Object matching data

+--

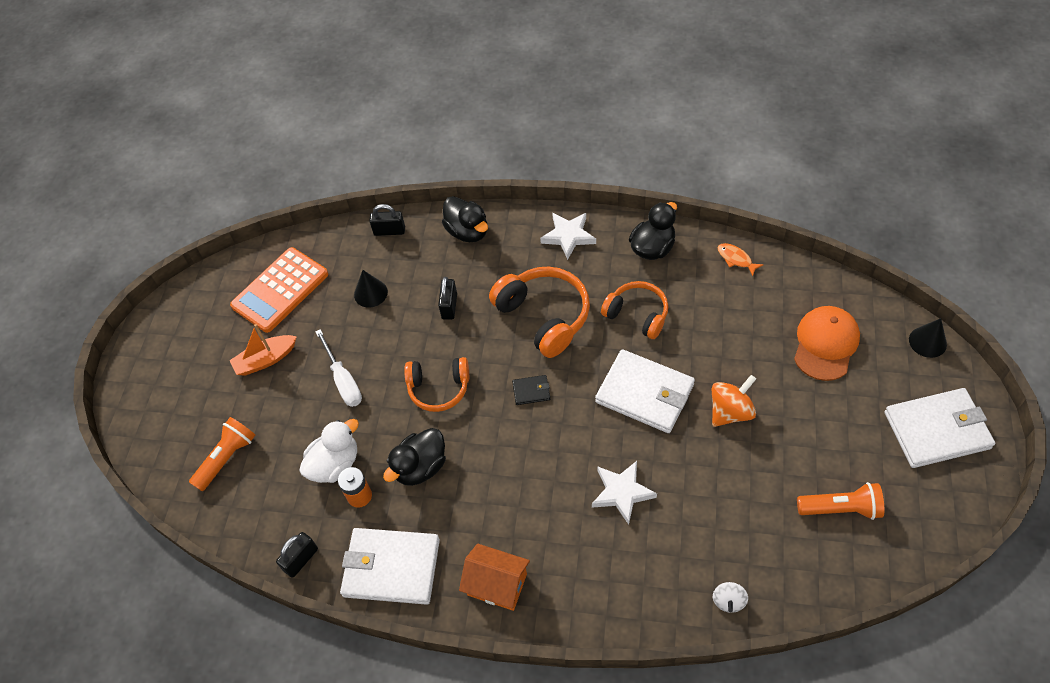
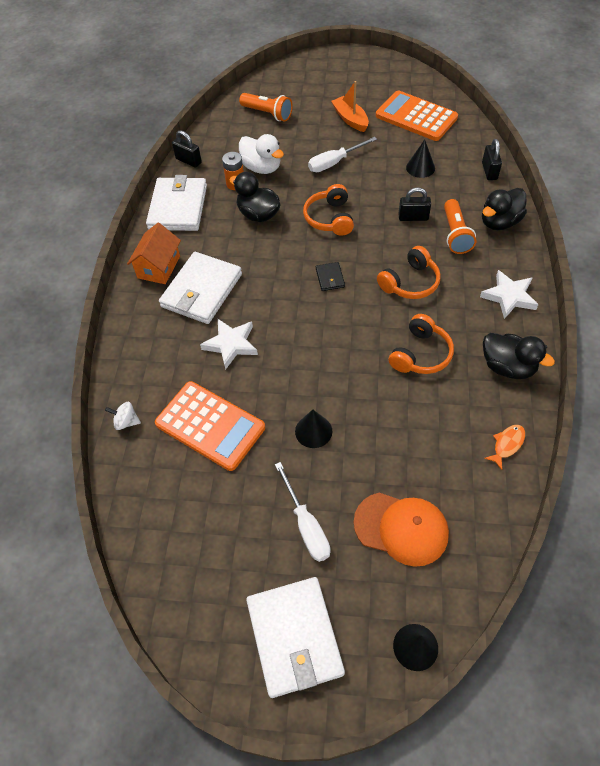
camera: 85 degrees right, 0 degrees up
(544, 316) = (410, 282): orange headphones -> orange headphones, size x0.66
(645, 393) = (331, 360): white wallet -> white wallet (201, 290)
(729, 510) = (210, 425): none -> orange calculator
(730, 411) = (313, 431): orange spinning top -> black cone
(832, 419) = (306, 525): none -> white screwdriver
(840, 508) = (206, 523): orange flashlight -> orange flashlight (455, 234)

+--

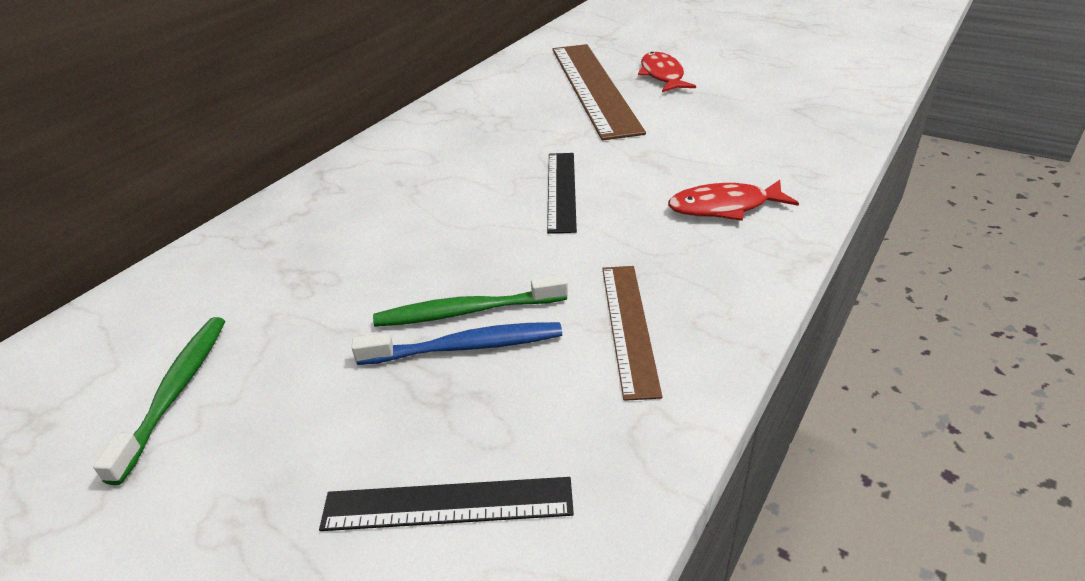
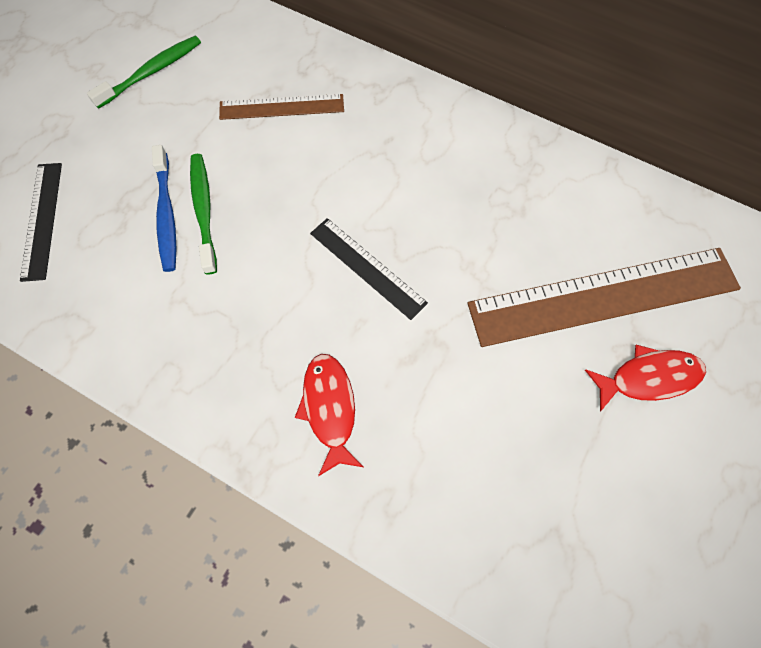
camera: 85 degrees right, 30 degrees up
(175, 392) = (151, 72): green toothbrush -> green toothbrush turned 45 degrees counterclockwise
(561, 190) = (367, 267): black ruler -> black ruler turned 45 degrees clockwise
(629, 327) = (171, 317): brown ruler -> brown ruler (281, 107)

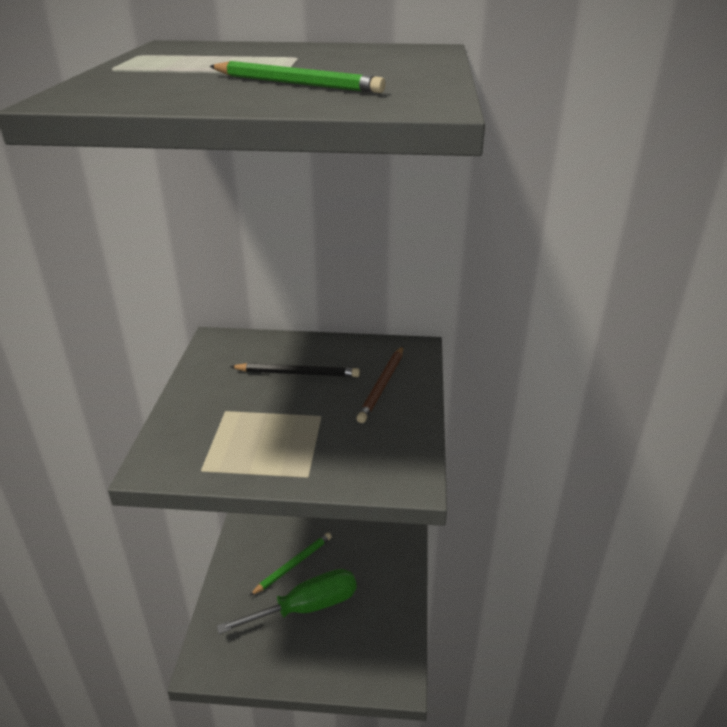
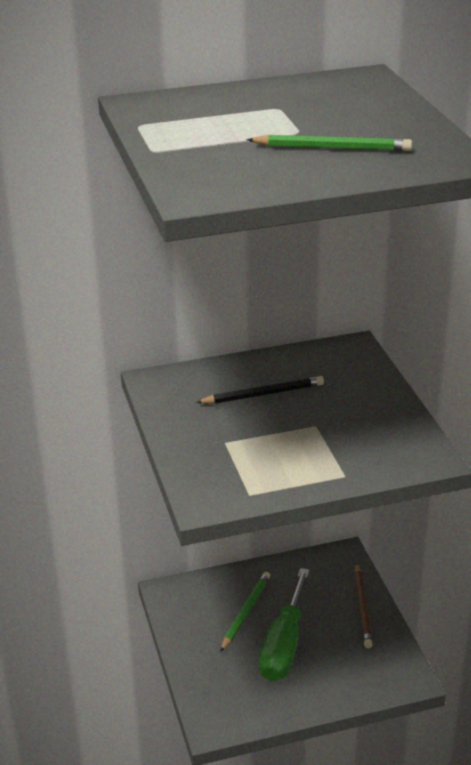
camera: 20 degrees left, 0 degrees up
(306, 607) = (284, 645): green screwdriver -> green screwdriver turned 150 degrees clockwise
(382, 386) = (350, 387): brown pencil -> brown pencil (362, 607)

+--

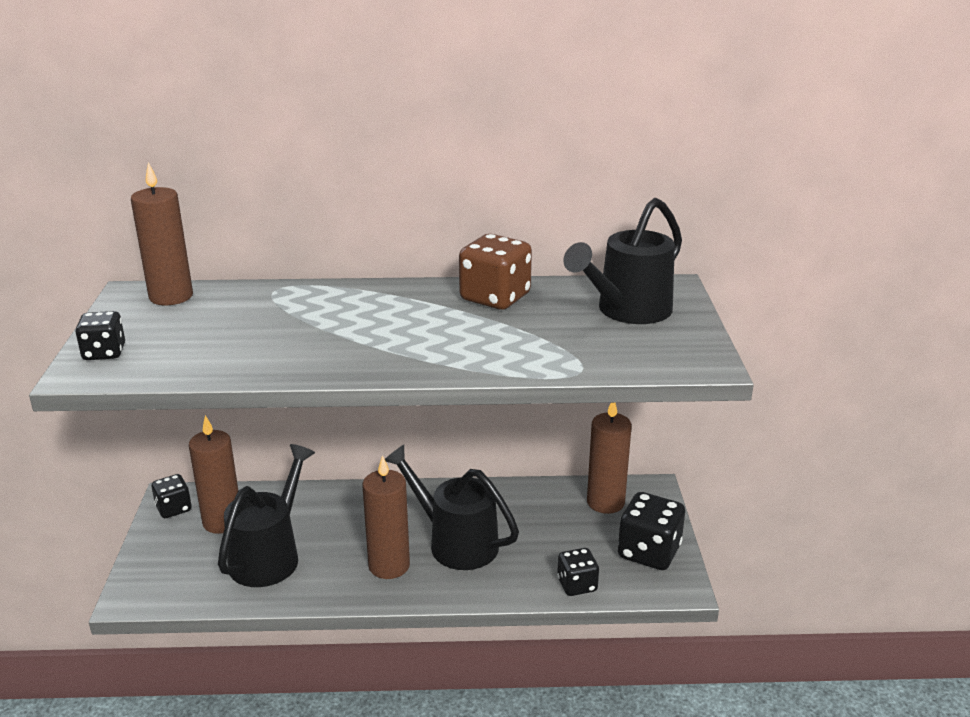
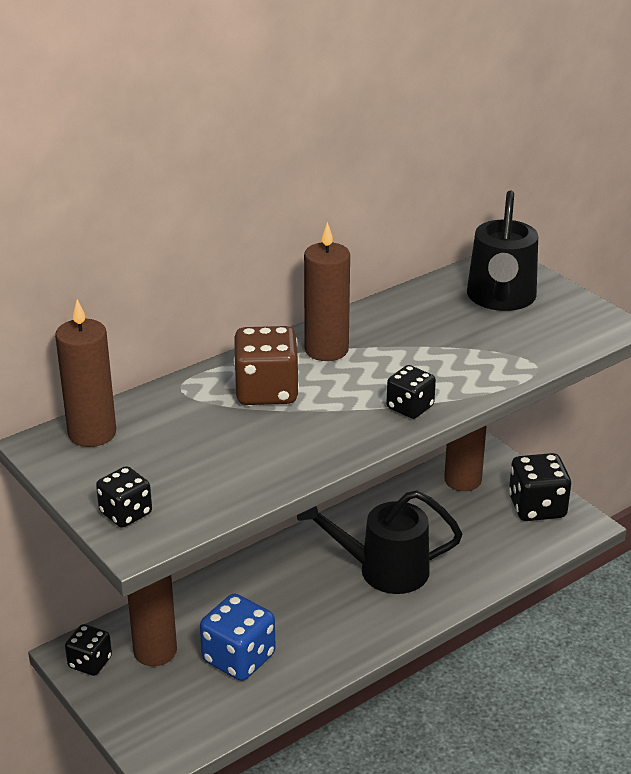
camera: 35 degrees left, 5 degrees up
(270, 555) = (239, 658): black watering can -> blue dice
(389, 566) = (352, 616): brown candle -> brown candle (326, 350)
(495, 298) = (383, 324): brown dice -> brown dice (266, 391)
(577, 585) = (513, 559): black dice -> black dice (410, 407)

+--

= Aim of the task =
Set down, exactly as they stand above, the lines starting with the line with "camera: 35 degrees left, 5 degrees up" and going on through the line with "(577, 585) = (513, 559): black", and no others.

= Your response =
camera: 35 degrees left, 5 degrees up
(270, 555) = (239, 658): black watering can -> blue dice
(389, 566) = (352, 616): brown candle -> brown candle (326, 350)
(495, 298) = (383, 324): brown dice -> brown dice (266, 391)
(577, 585) = (513, 559): black dice -> black dice (410, 407)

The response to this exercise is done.